:: What you are asked to do ::
From the items below, pick out and copy in full every line that contains the string "kern". Case counts.

:: Data lines ::
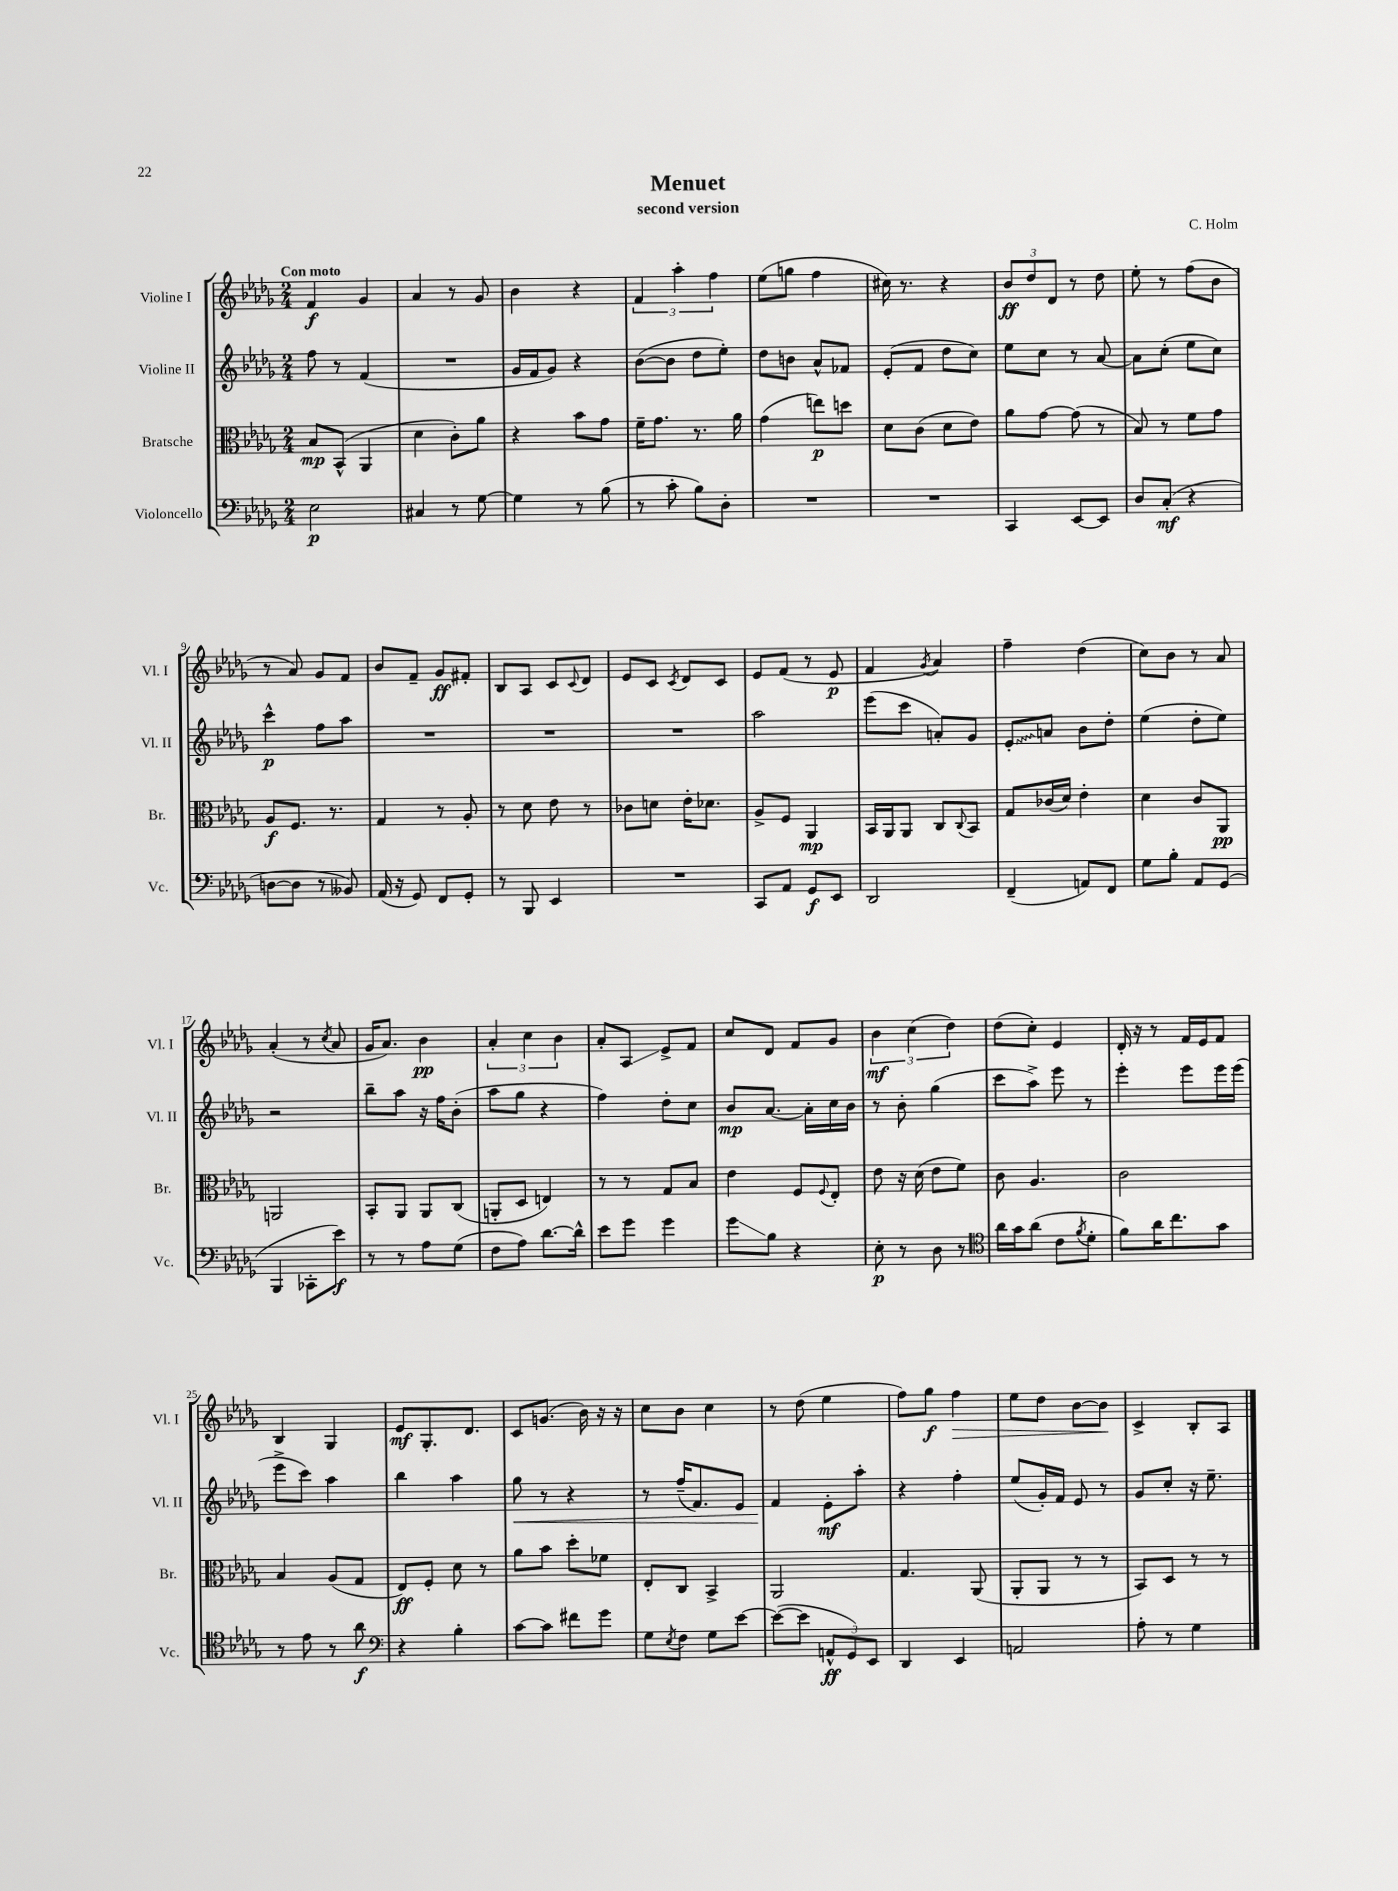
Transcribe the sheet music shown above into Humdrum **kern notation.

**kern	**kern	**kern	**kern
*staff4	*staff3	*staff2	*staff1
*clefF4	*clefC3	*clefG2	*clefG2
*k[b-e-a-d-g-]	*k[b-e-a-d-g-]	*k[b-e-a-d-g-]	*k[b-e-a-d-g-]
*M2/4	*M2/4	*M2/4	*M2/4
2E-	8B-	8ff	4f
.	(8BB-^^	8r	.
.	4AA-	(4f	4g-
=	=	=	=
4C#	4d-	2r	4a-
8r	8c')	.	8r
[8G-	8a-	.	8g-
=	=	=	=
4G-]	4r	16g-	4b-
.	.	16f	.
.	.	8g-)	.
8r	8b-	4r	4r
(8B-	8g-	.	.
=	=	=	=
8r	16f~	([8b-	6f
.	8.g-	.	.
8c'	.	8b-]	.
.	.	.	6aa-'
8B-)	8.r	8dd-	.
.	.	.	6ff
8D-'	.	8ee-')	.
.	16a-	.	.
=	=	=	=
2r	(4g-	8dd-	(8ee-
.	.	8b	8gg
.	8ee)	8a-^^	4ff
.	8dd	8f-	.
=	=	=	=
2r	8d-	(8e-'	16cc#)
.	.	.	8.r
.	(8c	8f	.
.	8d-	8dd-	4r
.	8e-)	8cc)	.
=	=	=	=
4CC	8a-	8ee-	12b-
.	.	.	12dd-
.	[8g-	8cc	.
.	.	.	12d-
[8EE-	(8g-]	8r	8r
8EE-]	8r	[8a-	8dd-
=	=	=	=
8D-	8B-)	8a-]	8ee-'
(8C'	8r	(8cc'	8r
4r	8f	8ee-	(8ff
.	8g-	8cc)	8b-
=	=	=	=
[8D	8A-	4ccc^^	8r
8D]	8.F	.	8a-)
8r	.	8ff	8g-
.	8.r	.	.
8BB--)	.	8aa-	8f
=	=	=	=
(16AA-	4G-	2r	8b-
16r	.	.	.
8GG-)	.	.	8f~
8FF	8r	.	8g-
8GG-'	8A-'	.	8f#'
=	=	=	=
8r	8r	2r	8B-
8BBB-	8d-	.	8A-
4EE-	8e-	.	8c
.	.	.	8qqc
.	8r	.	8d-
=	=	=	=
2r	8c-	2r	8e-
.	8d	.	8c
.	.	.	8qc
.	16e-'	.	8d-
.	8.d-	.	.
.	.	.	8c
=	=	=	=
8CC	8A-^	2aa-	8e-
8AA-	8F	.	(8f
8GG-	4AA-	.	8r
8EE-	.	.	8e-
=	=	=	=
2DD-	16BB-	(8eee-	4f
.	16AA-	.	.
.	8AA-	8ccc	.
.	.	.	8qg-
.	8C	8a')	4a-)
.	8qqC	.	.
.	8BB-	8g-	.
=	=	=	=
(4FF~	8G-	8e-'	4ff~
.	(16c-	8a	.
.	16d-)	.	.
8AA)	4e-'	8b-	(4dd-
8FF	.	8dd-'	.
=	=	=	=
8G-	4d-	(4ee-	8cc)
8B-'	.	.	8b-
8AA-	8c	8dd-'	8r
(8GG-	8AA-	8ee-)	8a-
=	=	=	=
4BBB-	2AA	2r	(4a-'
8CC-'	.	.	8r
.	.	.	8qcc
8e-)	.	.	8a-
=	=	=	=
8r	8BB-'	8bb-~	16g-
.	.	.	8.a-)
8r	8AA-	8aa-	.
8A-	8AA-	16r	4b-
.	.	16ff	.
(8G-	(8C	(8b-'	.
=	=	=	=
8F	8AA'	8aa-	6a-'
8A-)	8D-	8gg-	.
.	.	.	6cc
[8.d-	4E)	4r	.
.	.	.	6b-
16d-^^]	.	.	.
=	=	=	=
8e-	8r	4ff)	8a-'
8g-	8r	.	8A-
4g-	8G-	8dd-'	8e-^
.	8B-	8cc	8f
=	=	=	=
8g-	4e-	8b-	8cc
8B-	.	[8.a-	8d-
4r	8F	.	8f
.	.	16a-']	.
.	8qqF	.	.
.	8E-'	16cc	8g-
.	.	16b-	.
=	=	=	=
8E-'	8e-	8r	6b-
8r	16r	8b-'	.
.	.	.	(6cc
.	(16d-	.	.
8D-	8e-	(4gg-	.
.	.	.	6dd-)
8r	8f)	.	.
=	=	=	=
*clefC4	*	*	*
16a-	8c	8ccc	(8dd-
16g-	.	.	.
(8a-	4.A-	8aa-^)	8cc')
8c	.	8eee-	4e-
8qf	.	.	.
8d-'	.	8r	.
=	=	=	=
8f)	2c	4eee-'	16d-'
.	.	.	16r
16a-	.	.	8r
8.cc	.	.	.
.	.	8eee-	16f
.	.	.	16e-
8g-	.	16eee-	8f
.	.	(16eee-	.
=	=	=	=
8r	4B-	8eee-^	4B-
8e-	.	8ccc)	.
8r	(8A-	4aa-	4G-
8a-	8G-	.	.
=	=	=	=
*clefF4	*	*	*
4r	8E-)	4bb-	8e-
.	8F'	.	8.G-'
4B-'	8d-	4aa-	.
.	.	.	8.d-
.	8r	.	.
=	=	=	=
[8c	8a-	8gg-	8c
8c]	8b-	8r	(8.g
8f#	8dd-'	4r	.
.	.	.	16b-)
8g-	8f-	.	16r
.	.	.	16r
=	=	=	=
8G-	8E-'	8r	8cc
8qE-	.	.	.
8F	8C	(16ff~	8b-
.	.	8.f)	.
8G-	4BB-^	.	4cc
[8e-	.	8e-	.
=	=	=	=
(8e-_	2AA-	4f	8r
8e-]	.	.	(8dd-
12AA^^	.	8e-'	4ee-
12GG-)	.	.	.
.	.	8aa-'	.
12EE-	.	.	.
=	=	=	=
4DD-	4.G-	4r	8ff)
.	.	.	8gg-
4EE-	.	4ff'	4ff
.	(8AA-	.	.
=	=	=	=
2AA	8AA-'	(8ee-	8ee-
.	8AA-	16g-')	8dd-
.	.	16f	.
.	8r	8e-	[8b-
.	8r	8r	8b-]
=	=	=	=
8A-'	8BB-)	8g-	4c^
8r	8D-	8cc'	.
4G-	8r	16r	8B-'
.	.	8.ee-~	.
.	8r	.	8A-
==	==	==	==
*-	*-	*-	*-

:: Task solution ::
Transcribe the sheet music shown above into Humdrum **kern notation.
**kern	**kern	**kern	**kern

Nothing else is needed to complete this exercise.